━━━ RECORDS SUPPLIED ━━━

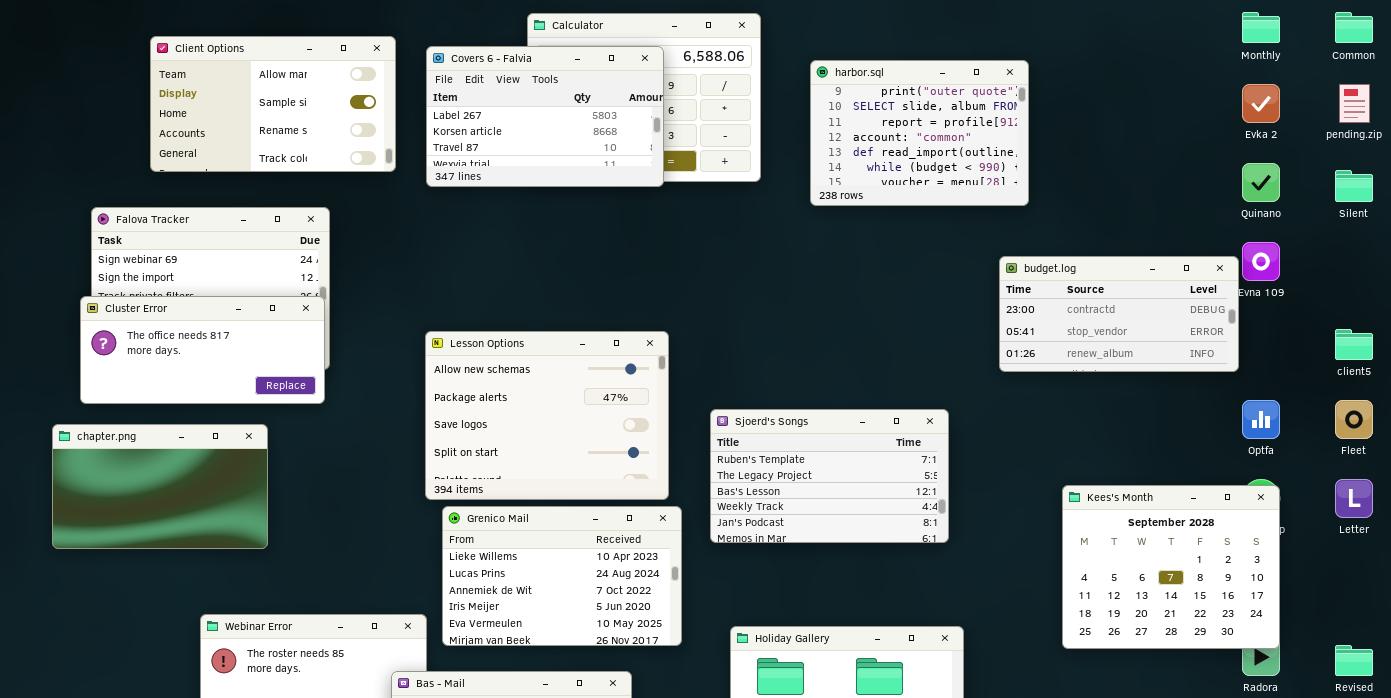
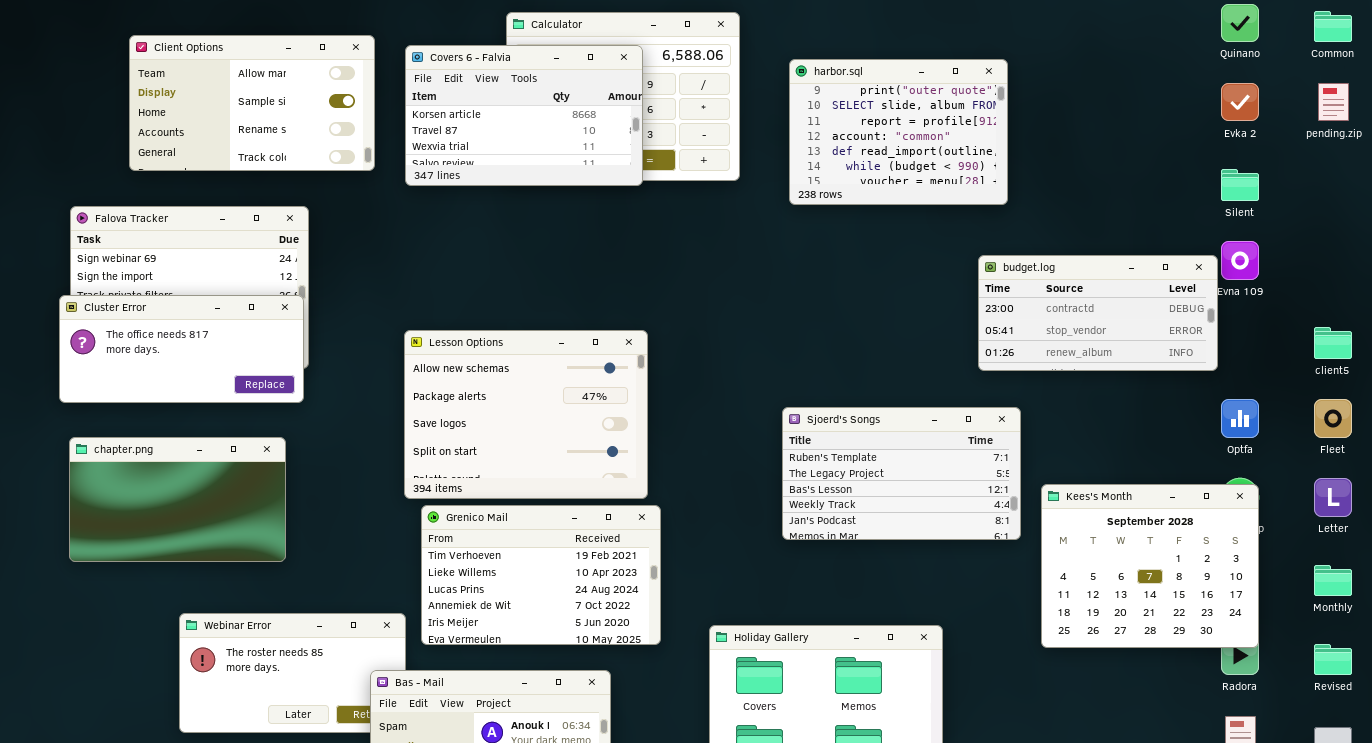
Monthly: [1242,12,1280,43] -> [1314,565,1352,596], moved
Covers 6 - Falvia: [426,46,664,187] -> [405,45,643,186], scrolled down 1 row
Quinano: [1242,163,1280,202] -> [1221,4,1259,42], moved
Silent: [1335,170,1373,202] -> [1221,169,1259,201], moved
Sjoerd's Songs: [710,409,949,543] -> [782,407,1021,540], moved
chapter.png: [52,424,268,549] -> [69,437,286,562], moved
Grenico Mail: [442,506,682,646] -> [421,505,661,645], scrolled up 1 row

━━━

▶ [TASK INSTRUCTIONS] Print every entry verbatim and leave all pictures out.

▶ [OUTPUT OF THE TASK]
Monthly: [1242,12,1280,43] -> [1314,565,1352,596], moved
Covers 6 - Falvia: [426,46,664,187] -> [405,45,643,186], scrolled down 1 row
Quinano: [1242,163,1280,202] -> [1221,4,1259,42], moved
Silent: [1335,170,1373,202] -> [1221,169,1259,201], moved
Sjoerd's Songs: [710,409,949,543] -> [782,407,1021,540], moved
chapter.png: [52,424,268,549] -> [69,437,286,562], moved
Grenico Mail: [442,506,682,646] -> [421,505,661,645], scrolled up 1 row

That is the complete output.